EXERCISE INSTRUCTIONS
Note how many lines of the material that follows include the string "white", and state only that number.
◆ ◆ ◆
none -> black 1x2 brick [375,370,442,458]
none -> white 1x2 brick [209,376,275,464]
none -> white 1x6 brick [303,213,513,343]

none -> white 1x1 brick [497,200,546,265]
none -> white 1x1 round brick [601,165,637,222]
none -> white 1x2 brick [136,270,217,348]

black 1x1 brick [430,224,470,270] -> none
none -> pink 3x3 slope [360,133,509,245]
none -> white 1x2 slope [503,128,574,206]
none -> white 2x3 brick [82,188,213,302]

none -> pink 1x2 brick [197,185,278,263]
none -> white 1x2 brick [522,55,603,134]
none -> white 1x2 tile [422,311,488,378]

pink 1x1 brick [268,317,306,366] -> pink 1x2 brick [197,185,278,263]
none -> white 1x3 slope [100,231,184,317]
◆ ◆ ◆
SOLUTION TO THE PROBLEM
10